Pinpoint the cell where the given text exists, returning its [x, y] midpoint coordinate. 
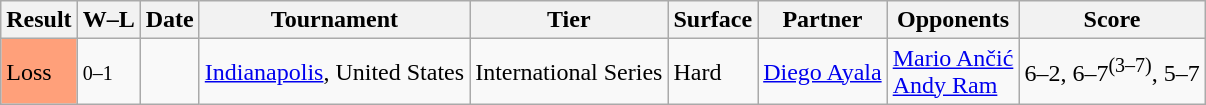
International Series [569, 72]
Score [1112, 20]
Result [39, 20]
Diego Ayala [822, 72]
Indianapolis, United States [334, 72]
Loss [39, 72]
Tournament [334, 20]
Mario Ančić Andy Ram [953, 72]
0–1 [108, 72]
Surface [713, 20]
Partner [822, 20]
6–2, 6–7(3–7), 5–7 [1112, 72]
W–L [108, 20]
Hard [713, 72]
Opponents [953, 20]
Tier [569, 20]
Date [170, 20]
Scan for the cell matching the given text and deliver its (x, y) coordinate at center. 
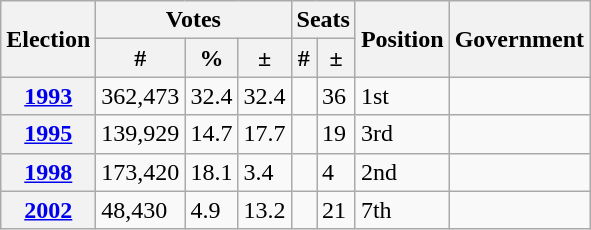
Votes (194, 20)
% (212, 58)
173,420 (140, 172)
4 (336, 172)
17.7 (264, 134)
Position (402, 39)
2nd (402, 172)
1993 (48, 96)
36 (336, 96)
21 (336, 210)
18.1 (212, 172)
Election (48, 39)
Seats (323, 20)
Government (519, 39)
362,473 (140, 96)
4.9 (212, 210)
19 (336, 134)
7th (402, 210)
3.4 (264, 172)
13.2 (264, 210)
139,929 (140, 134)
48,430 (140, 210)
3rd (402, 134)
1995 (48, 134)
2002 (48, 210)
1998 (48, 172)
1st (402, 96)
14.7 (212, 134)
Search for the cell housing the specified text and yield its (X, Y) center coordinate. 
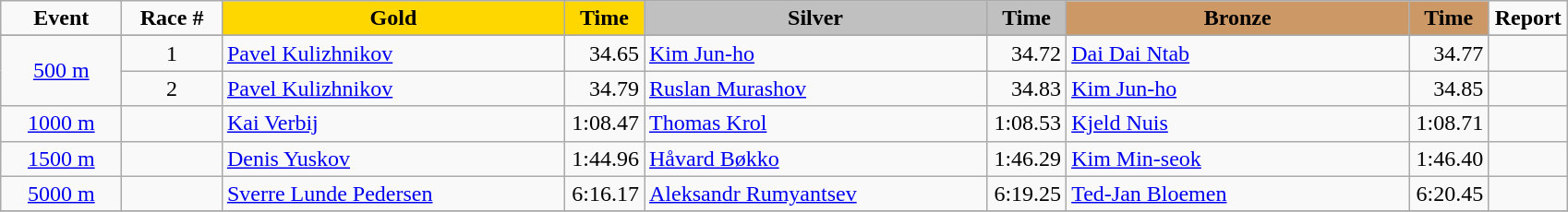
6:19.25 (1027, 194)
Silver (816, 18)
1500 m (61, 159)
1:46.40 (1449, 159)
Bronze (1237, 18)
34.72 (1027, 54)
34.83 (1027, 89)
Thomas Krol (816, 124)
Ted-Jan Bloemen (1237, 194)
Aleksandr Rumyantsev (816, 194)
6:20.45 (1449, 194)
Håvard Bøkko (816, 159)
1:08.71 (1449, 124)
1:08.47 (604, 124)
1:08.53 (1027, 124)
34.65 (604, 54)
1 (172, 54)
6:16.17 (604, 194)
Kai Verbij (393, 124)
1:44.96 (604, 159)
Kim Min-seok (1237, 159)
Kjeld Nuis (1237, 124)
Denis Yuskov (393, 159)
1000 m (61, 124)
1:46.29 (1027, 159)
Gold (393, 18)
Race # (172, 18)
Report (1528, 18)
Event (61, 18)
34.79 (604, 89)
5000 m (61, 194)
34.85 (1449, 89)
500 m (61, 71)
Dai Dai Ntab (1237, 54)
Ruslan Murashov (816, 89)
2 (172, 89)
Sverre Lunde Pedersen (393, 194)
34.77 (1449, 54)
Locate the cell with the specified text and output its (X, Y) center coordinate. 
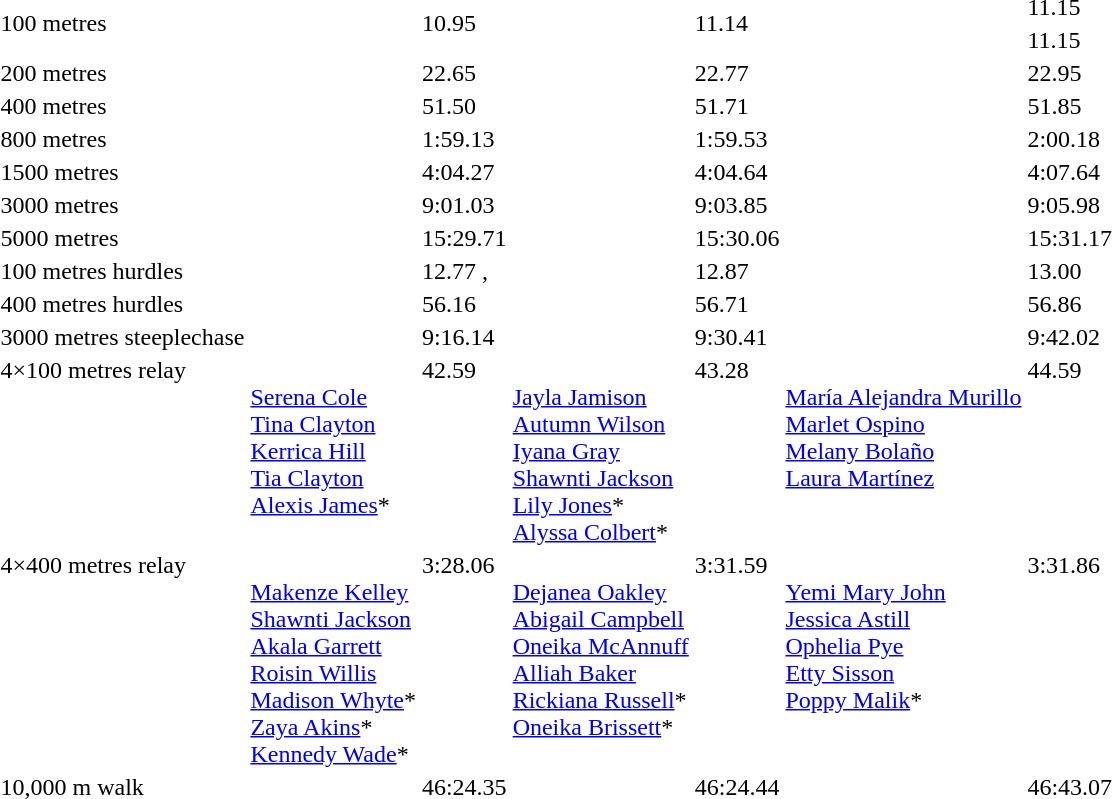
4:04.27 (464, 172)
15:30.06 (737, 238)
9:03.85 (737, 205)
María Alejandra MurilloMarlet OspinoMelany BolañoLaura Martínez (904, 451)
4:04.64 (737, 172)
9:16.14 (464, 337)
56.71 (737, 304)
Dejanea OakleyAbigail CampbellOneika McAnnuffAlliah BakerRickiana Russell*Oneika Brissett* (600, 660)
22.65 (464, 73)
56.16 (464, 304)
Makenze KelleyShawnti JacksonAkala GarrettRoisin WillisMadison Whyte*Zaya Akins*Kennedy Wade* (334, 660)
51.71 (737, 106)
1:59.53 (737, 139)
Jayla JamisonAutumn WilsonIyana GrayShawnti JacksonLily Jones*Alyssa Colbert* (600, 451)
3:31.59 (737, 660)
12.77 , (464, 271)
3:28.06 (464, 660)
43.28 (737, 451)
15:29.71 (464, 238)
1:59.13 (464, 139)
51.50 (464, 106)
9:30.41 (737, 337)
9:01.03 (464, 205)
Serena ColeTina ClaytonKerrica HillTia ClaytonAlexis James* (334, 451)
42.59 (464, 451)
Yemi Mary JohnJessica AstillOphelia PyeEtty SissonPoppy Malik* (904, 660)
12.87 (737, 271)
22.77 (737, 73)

**What you are asked to do**
Identify every row above that contains the word "given" and copy each of those rows in full.

**Answer below**
Pinpoint the cell where the given text exists, returning its [x, y] midpoint coordinate. 
Scan for the cell matching the given text and deliver its (x, y) coordinate at center. 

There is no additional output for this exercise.